• [PROBLEM REQUIREMENTS] Write out, word for word, every line in the data below from the one containing "op=shifted; was=red_tepakul; in_first=259,451;" to the one containing "op=shifted; was=red_givinex; in_first=386,181;", both of them included.

━━━━━ INFORMATION ━━━━━

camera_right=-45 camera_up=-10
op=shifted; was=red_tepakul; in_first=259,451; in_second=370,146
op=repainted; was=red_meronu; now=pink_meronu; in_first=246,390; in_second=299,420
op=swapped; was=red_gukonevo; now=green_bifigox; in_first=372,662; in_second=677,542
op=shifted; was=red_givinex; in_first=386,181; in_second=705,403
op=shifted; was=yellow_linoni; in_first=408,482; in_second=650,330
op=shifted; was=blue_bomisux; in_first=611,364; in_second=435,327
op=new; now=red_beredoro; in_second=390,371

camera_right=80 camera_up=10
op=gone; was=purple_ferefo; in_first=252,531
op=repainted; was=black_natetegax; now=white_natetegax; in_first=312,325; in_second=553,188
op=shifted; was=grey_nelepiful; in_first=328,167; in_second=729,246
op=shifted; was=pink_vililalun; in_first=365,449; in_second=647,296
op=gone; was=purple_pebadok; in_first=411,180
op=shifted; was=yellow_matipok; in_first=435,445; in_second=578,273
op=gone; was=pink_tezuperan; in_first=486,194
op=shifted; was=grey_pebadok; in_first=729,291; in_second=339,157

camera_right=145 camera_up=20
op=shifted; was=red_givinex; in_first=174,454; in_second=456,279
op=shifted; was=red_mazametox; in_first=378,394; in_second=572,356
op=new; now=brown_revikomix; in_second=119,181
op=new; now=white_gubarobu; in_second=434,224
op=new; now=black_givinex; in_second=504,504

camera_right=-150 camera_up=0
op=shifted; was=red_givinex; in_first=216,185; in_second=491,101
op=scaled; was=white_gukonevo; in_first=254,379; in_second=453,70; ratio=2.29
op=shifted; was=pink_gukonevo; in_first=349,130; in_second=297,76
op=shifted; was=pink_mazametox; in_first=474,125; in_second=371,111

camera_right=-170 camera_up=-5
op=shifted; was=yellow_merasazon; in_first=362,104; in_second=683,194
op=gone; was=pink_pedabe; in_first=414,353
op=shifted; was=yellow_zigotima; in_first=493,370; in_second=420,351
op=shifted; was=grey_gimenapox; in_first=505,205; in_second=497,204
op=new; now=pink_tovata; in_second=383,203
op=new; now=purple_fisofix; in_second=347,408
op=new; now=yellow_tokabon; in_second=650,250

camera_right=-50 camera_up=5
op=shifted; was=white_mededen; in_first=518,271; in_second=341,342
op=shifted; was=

━━━━━

• [TASK RESPONSE]
op=shifted; was=red_tepakul; in_first=259,451; in_second=370,146
op=repainted; was=red_meronu; now=pink_meronu; in_first=246,390; in_second=299,420
op=swapped; was=red_gukonevo; now=green_bifigox; in_first=372,662; in_second=677,542
op=shifted; was=red_givinex; in_first=386,181; in_second=705,403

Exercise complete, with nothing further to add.